§ The problem
Print the data exactly as written, line for line, and leave its pictures behind.

§ Recorded data
::::::::::

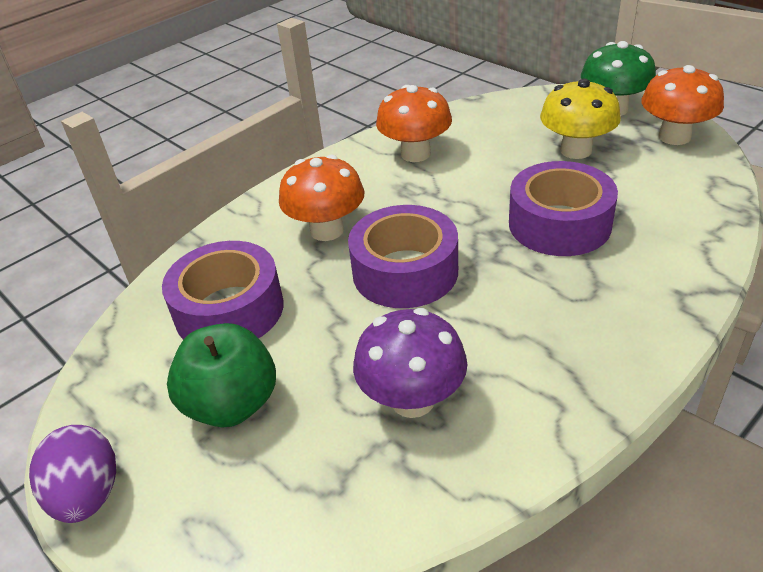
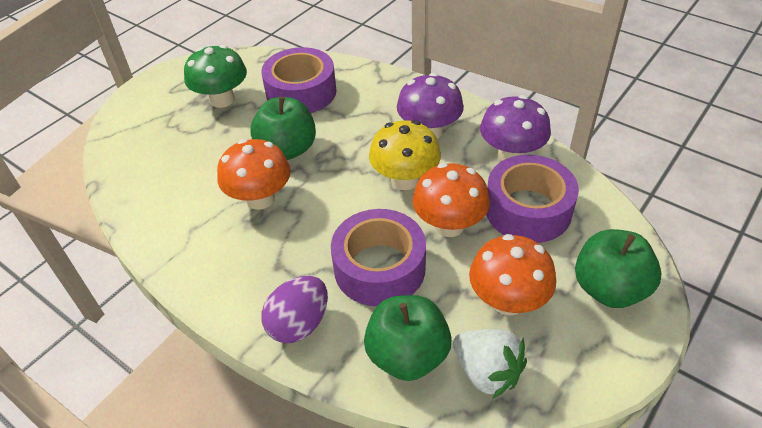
green apple: 1 -> 3
purple mushroom: 1 -> 2
white strawberry: 0 -> 1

::::::::::

§ Solution below
green apple: 1 -> 3
purple mushroom: 1 -> 2
white strawberry: 0 -> 1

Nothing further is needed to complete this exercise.